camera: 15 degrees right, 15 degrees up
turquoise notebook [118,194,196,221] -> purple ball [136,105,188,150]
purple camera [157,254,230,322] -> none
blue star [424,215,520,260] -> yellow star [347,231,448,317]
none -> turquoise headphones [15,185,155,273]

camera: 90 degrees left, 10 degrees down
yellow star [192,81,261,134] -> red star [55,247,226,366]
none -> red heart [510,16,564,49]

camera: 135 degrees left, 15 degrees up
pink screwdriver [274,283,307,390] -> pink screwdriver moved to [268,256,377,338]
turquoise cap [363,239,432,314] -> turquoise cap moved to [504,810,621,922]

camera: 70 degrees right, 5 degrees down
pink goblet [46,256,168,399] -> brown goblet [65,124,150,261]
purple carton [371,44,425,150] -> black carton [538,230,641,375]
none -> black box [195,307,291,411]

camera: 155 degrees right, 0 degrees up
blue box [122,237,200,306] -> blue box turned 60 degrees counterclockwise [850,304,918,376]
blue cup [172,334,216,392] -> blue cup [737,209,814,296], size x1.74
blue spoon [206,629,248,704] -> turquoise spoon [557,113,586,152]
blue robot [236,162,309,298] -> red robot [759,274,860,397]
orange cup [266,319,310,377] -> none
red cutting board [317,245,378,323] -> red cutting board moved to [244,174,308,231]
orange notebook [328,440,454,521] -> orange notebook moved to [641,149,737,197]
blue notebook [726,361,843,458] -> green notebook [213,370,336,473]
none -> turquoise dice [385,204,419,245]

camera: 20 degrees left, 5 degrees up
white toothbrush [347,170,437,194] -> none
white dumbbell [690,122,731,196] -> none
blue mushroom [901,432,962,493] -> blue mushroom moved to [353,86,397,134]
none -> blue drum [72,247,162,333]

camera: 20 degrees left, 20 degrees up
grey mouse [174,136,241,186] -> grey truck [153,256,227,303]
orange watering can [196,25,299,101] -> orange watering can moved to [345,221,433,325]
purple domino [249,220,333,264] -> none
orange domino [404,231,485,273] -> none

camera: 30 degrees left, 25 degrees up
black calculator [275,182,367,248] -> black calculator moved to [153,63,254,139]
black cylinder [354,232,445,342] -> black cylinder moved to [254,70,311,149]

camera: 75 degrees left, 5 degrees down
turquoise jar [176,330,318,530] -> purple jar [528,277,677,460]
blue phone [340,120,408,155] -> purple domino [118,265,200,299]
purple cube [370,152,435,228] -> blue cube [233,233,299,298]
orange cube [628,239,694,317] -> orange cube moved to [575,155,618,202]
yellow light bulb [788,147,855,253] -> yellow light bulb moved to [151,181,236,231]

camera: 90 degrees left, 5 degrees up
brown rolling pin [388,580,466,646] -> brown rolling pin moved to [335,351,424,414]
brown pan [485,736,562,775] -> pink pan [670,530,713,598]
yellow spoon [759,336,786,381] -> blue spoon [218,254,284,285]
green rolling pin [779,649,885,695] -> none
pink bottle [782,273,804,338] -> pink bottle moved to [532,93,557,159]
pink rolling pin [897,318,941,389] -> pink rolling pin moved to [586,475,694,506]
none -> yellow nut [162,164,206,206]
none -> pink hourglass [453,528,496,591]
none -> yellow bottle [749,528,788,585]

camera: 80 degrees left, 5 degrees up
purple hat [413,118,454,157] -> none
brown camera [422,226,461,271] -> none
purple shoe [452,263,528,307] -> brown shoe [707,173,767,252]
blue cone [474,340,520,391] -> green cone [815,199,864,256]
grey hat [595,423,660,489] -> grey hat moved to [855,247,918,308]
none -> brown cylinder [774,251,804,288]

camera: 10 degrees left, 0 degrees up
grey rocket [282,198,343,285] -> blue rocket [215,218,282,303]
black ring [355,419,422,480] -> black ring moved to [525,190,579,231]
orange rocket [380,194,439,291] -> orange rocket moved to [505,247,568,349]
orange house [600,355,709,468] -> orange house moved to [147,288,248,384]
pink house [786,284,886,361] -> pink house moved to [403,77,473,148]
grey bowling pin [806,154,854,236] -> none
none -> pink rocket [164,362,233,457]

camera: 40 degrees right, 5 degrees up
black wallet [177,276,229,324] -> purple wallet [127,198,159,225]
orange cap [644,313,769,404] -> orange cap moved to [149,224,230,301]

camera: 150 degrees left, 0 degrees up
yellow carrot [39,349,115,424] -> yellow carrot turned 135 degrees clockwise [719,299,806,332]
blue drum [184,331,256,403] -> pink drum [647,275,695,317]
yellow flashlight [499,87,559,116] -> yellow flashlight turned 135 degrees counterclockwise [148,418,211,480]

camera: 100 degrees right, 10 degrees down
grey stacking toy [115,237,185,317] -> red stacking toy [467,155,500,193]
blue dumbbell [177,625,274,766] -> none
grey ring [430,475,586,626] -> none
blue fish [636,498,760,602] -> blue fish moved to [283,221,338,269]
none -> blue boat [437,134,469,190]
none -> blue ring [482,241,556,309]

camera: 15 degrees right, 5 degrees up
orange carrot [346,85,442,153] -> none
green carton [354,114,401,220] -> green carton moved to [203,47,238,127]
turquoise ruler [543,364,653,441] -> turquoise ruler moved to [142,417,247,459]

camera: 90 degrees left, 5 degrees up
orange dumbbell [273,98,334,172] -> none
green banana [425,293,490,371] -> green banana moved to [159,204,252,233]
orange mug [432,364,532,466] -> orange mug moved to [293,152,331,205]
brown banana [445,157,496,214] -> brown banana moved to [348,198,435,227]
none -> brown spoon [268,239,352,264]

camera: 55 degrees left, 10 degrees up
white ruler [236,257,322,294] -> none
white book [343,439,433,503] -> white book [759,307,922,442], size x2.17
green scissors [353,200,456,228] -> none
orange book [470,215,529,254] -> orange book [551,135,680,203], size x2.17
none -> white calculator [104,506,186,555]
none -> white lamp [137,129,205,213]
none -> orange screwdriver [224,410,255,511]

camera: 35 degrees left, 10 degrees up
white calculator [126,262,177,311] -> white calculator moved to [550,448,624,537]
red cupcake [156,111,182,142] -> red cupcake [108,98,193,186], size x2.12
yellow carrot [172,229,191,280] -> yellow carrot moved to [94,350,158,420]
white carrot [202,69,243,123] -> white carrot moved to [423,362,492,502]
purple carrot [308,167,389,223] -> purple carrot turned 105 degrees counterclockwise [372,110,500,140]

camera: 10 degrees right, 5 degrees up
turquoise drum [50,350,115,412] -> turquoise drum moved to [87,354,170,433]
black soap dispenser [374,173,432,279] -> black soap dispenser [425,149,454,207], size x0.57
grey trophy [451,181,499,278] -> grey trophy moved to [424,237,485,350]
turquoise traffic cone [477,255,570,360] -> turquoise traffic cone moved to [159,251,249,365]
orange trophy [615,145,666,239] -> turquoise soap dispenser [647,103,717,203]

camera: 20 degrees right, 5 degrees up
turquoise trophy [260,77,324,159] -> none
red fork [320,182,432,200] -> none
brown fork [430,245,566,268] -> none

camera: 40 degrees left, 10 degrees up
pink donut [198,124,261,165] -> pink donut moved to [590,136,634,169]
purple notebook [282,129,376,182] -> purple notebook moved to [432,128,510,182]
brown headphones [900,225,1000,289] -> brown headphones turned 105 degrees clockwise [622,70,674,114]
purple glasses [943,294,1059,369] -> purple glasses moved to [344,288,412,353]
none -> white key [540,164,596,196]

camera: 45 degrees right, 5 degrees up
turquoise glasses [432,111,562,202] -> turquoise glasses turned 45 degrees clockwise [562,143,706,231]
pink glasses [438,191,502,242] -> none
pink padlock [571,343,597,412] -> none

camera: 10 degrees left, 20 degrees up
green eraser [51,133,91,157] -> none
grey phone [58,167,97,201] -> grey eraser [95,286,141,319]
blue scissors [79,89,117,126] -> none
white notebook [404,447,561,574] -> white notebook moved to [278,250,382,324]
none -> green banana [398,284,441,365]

WHAT IS EXPECTED
Return only the lines of the records in which the string "star" appears.

SOLUTION FOR THIS EXERCISE
blue star [424,215,520,260] -> yellow star [347,231,448,317]
yellow star [192,81,261,134] -> red star [55,247,226,366]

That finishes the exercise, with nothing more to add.